*WORK REQUEST*.
Your output should consist solely of the lines from the one holding "(669, 124) = (738, 160): purple plane -> none" to the end of the records below, inclusive, reproduced exactly and free of pictures.

*GIVEN RECORDS*.
[Start of Attachment]

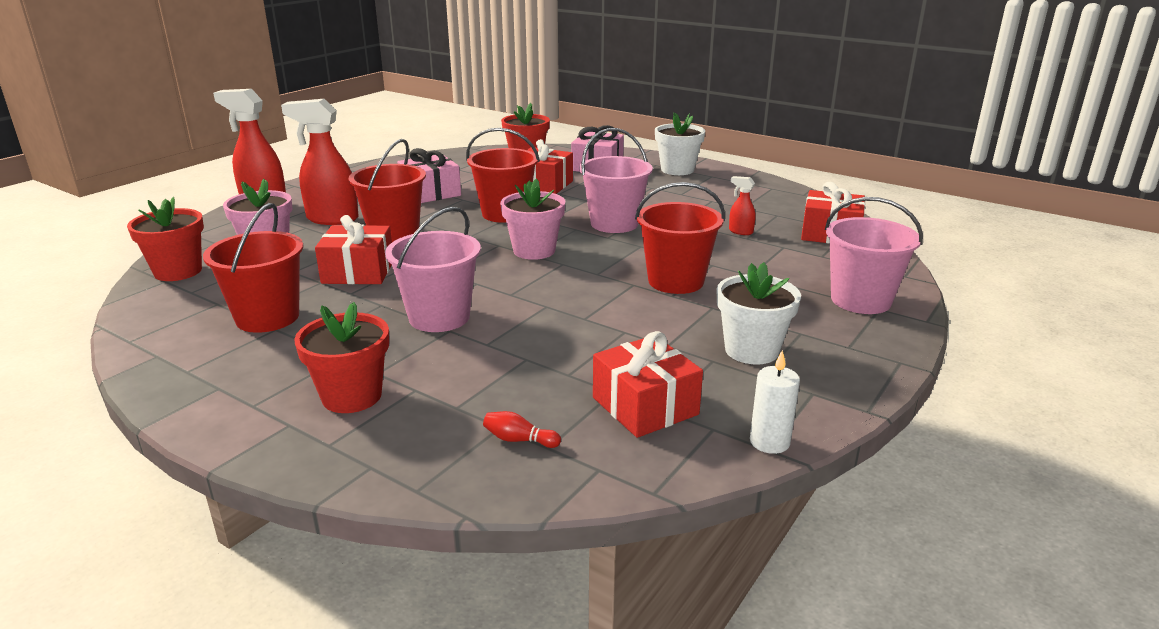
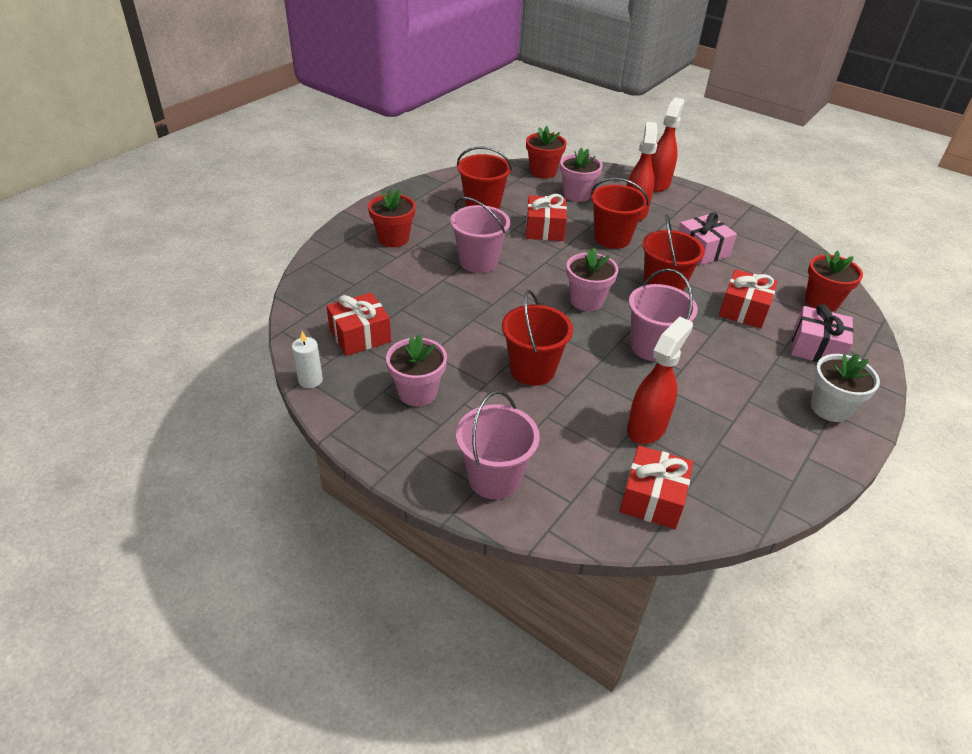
camera: 90 degrees right, 15 degrees up
(519, 440) = (340, 290): red bowling pin -> none
(740, 231) = (647, 427): red spray bottle -> red spray bottle, size x2.17
(751, 350) = (417, 392): white flower pot -> pink flower pot

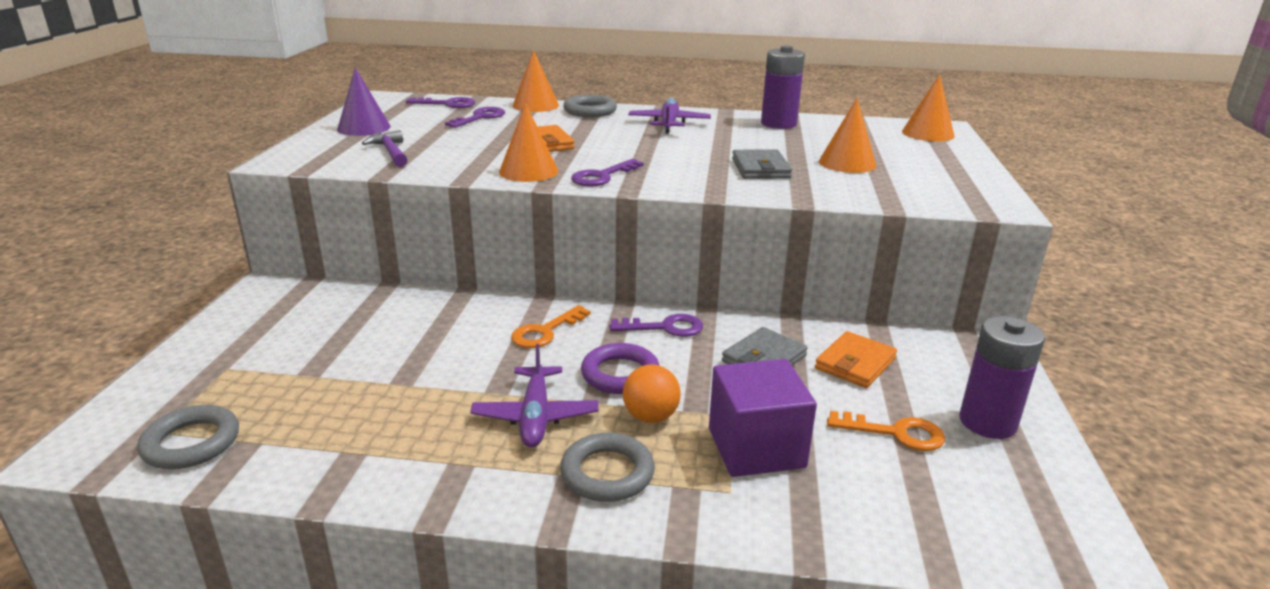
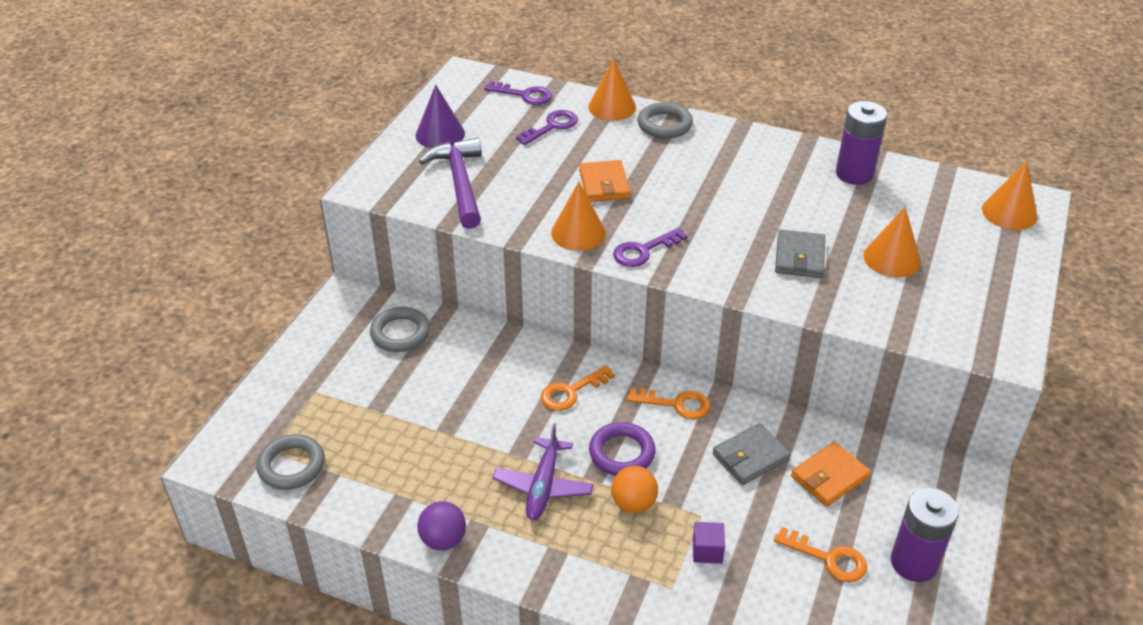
camera: 15 degrees right, 15 degrees up
(390, 152) = (460, 183): purple hammer -> purple hammer, size x1.66
(415, 489) = (443, 540): none -> purple ball
(607, 473) = (584, 553): grey ring -> grey ring (400, 333)
(665, 327) = (676, 404): purple key -> orange key
(669, 124) = (738, 160): purple plane -> none
(756, 448) = (707, 551): purple cube -> purple cube, size x0.46

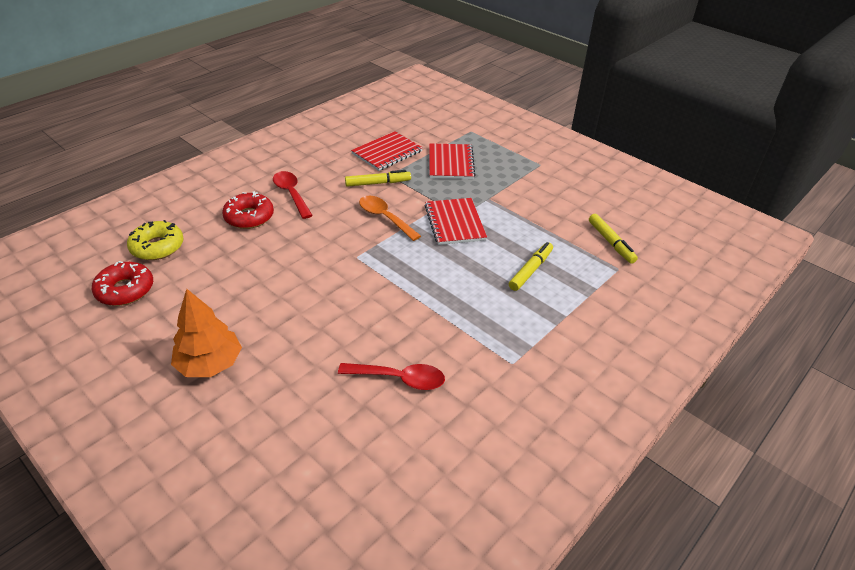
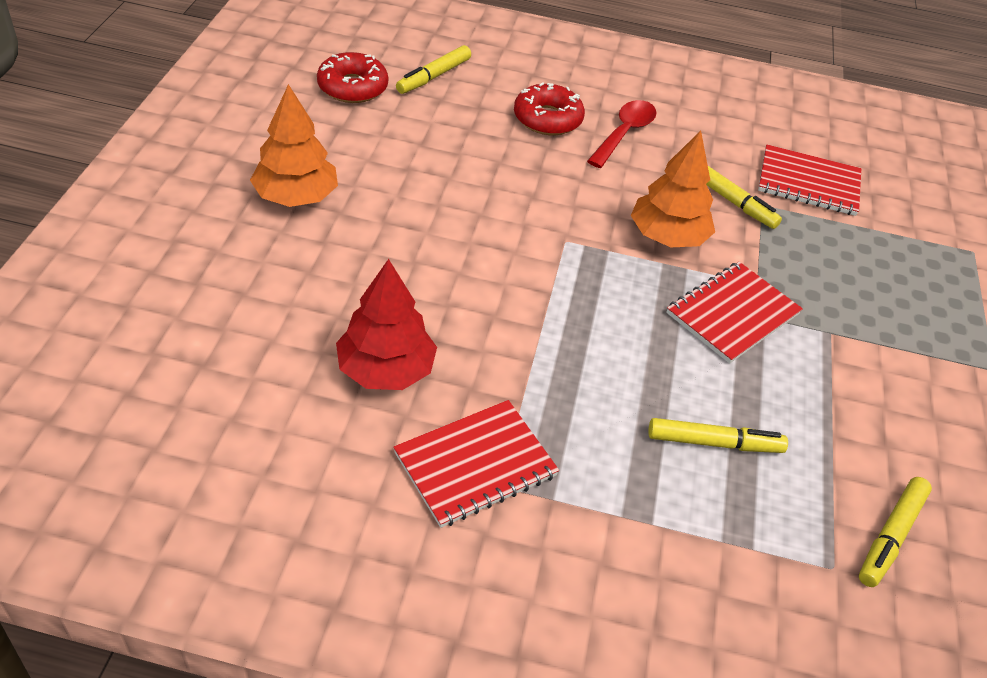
camera: 55 degrees right, 5 degrees up
(157, 247) = (434, 76): yellow donut -> yellow marker
(385, 218) = (667, 237): orange spoon -> orange tree
(399, 379) = (386, 370): red spoon -> red tree
(450, 163) = (865, 258): red notebook -> red notebook (475, 464)

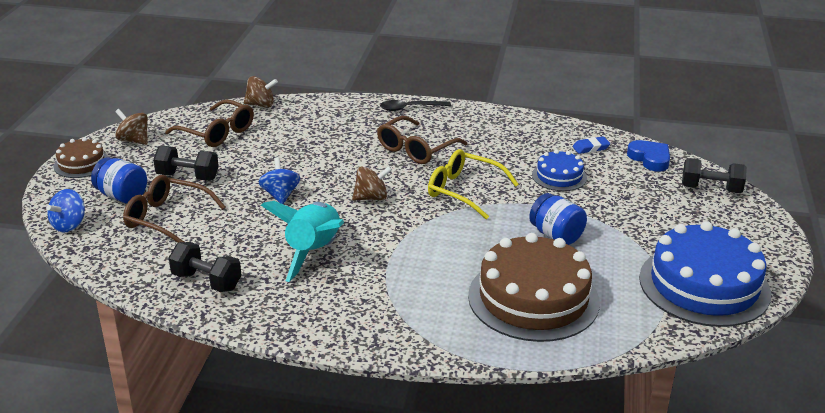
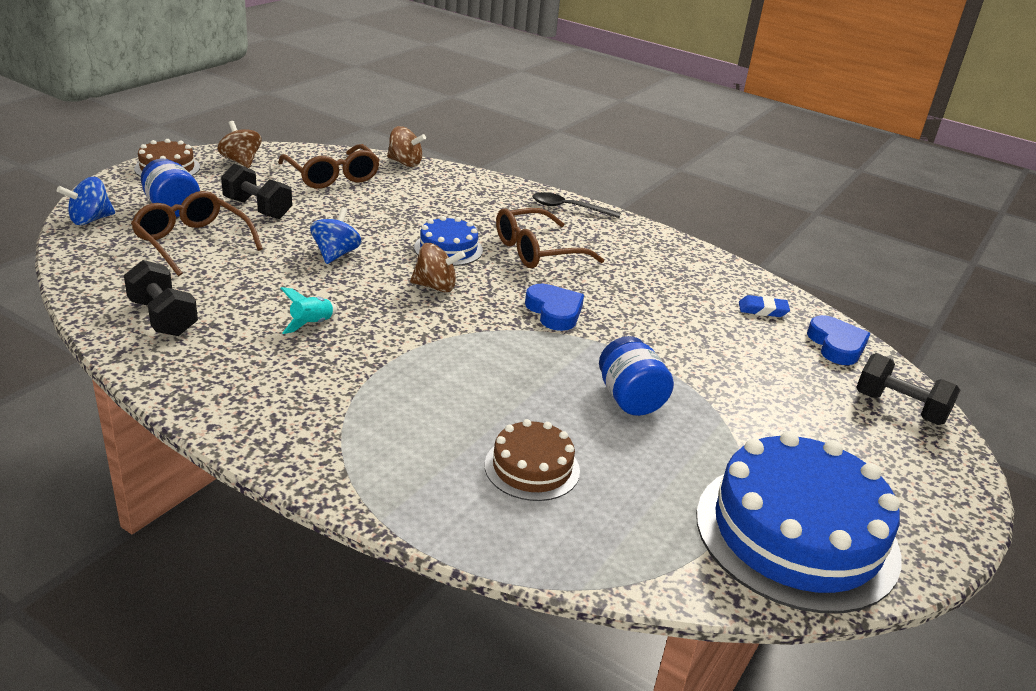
camera: 20 degrees right, 0 degrees up
(314, 252) = (312, 324): turquoise rocket -> turquoise rocket, size x0.44
(464, 191) = (554, 311): yellow glasses -> blue heart
(533, 298) = (532, 468): brown cake -> brown cake, size x0.50
(559, 176) = (693, 330): blue cake -> blue cake (448, 249)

[End of Attachment]

*TASK OUTPUT*.
(669, 124) = (738, 160): purple plane -> none
(756, 448) = (707, 551): purple cube -> purple cube, size x0.46

camera: 55 degrees right, 5 degrees up
(157, 247) = (434, 76): yellow donut -> yellow marker
(385, 218) = (667, 237): orange spoon -> orange tree
(399, 379) = (386, 370): red spoon -> red tree
(450, 163) = (865, 258): red notebook -> red notebook (475, 464)

camera: 20 degrees right, 0 degrees up
(314, 252) = (312, 324): turquoise rocket -> turquoise rocket, size x0.44
(464, 191) = (554, 311): yellow glasses -> blue heart
(533, 298) = (532, 468): brown cake -> brown cake, size x0.50
(559, 176) = (693, 330): blue cake -> blue cake (448, 249)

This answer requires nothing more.